**TASK TO CARRY OUT**
Copy each line of the data below exactly, leaving out pictures.

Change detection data

= = =

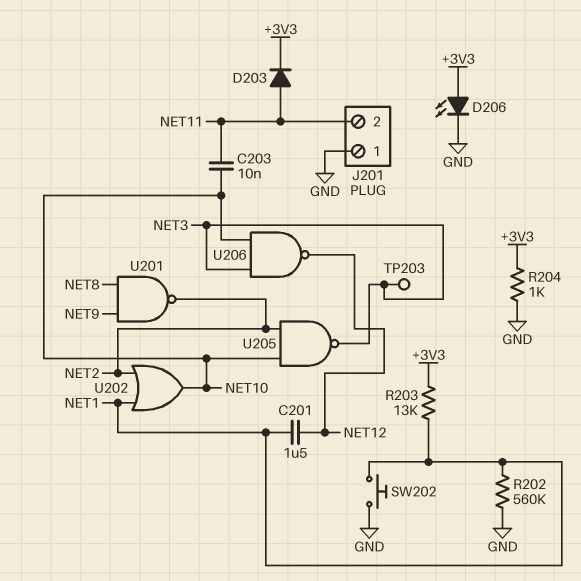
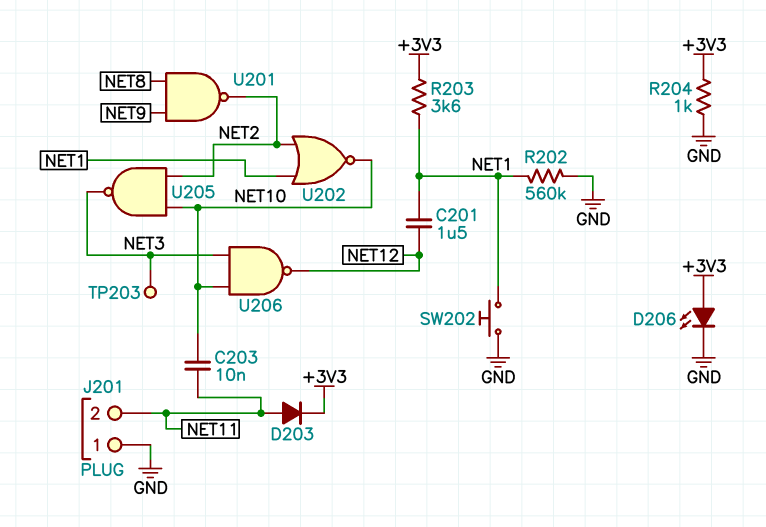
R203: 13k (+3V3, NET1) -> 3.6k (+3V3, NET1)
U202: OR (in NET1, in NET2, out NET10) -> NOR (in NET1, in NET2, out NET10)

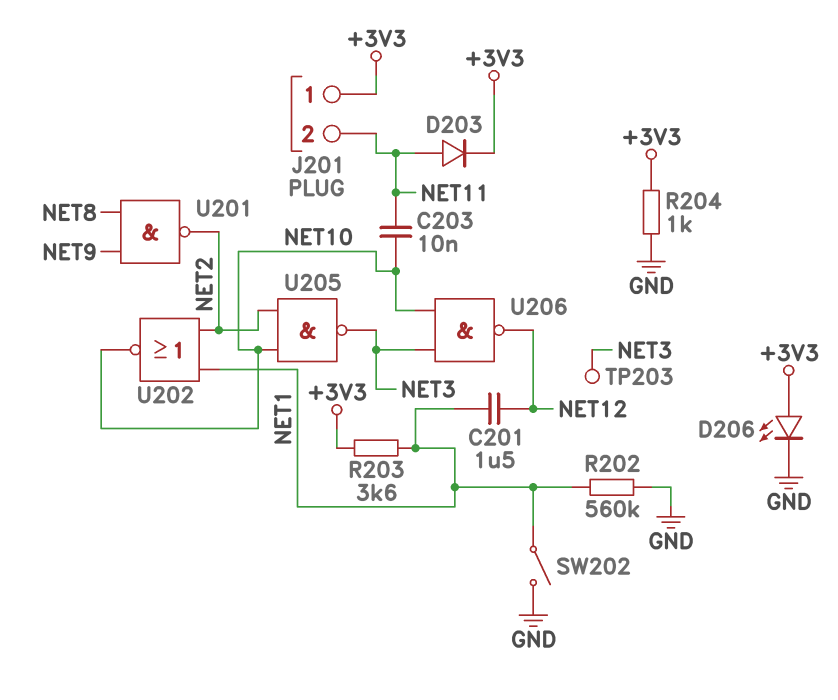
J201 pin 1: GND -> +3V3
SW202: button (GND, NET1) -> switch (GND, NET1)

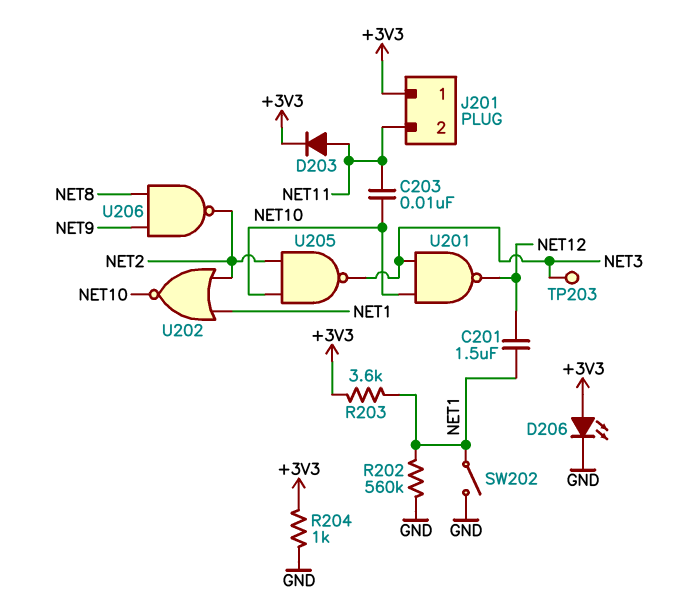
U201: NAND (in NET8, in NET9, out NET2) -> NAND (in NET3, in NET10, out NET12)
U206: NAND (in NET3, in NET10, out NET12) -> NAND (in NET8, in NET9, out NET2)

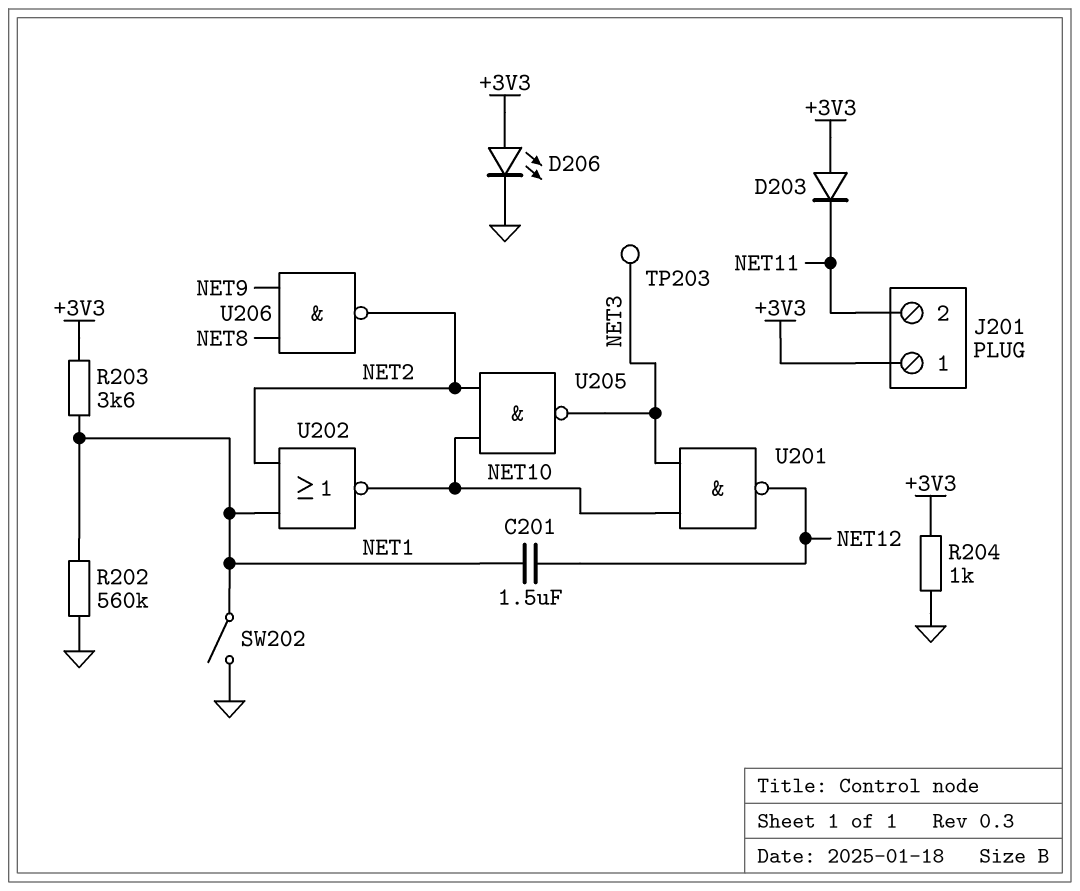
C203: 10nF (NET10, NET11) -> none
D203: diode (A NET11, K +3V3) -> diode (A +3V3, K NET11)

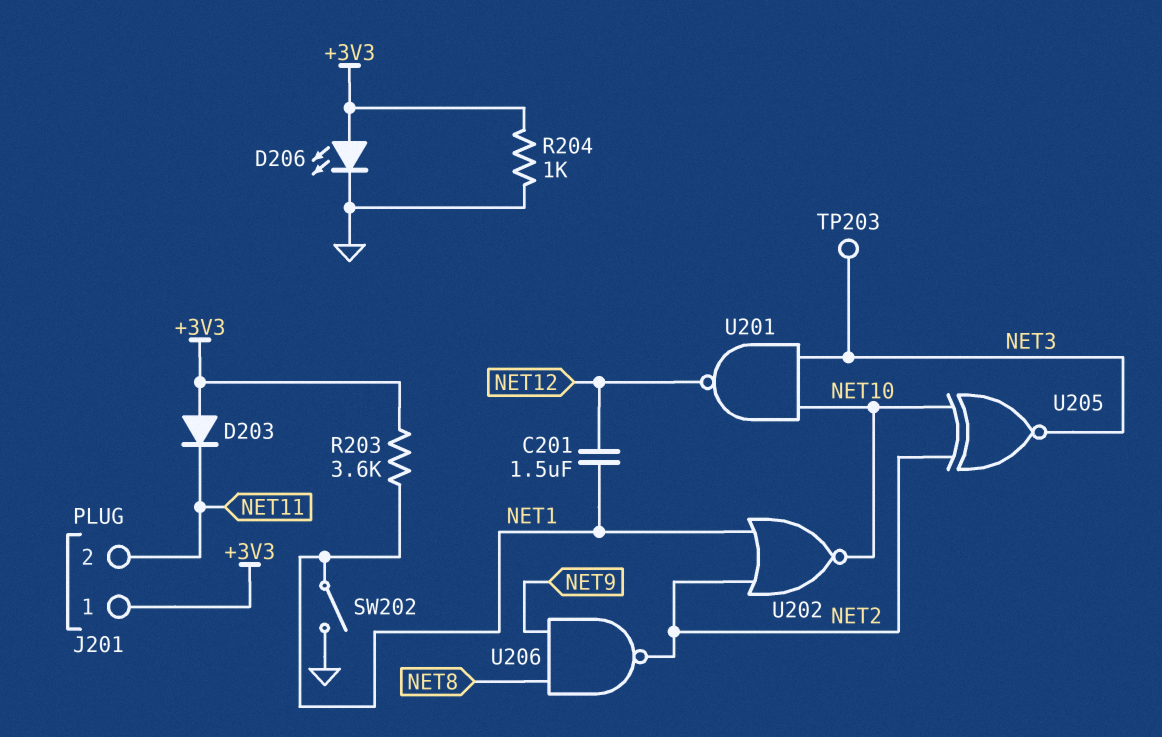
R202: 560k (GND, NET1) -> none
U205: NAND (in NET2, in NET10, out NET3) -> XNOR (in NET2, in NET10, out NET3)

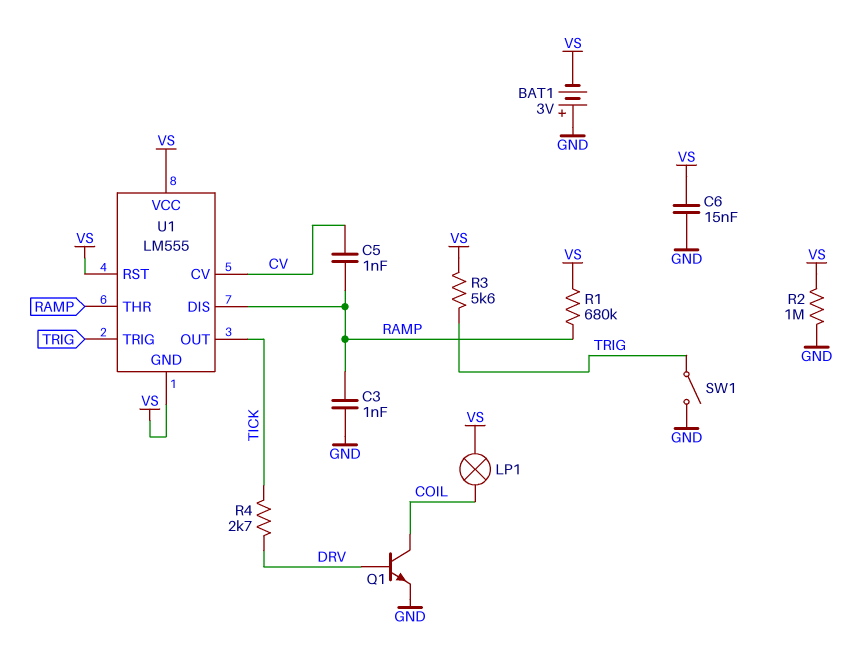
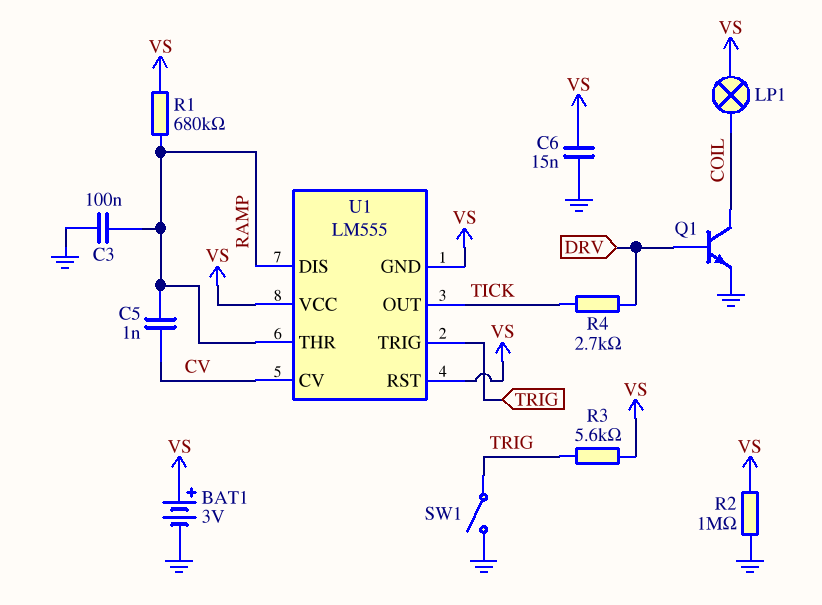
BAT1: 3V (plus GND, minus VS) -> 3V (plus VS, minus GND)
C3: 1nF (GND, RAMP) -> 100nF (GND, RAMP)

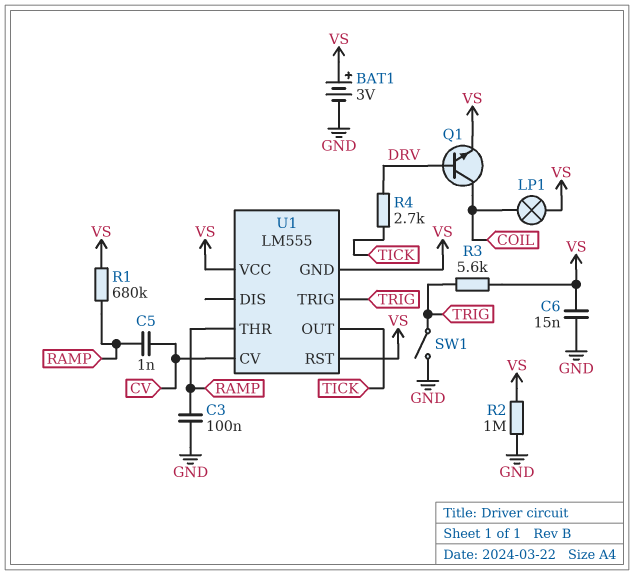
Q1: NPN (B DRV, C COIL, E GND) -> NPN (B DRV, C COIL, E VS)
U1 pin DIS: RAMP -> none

= = =

**OUTPUT OF THE EXERCISE**
R203: 13k (+3V3, NET1) -> 3.6k (+3V3, NET1)
U202: OR (in NET1, in NET2, out NET10) -> NOR (in NET1, in NET2, out NET10)

J201 pin 1: GND -> +3V3
SW202: button (GND, NET1) -> switch (GND, NET1)

U201: NAND (in NET8, in NET9, out NET2) -> NAND (in NET3, in NET10, out NET12)
U206: NAND (in NET3, in NET10, out NET12) -> NAND (in NET8, in NET9, out NET2)

C203: 10nF (NET10, NET11) -> none
D203: diode (A NET11, K +3V3) -> diode (A +3V3, K NET11)

R202: 560k (GND, NET1) -> none
U205: NAND (in NET2, in NET10, out NET3) -> XNOR (in NET2, in NET10, out NET3)

BAT1: 3V (plus GND, minus VS) -> 3V (plus VS, minus GND)
C3: 1nF (GND, RAMP) -> 100nF (GND, RAMP)

Q1: NPN (B DRV, C COIL, E GND) -> NPN (B DRV, C COIL, E VS)
U1 pin DIS: RAMP -> none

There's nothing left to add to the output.